* WORK INSTRUCTIONS:
Your answer must be the full listing, reproduced exactly, minus any pictures.

* DATA PROVIDED:

┌──

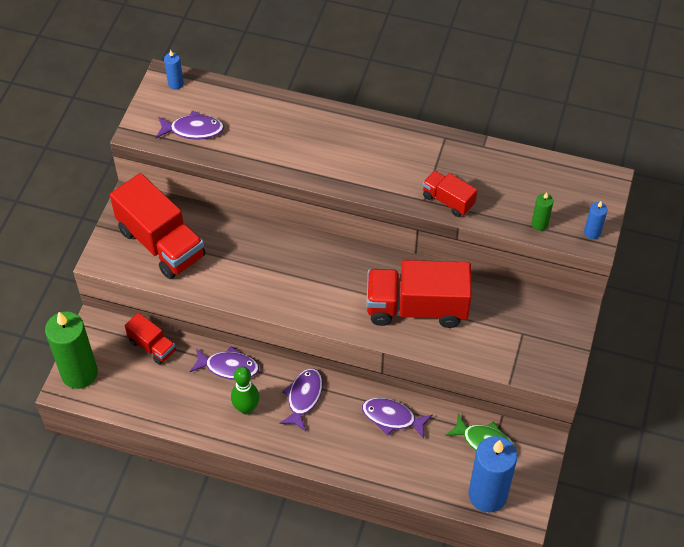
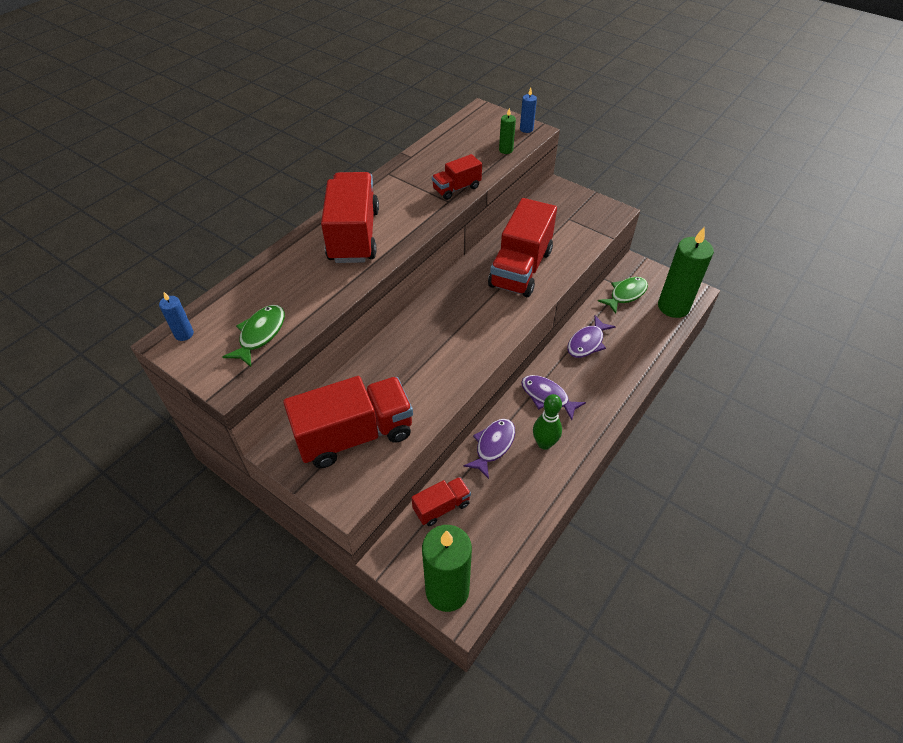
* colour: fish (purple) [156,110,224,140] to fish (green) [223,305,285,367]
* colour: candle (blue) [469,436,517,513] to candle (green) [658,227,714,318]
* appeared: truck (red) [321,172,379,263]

└──

* TASK ANSWER:
* colour: fish (purple) [156,110,224,140] to fish (green) [223,305,285,367]
* colour: candle (blue) [469,436,517,513] to candle (green) [658,227,714,318]
* appeared: truck (red) [321,172,379,263]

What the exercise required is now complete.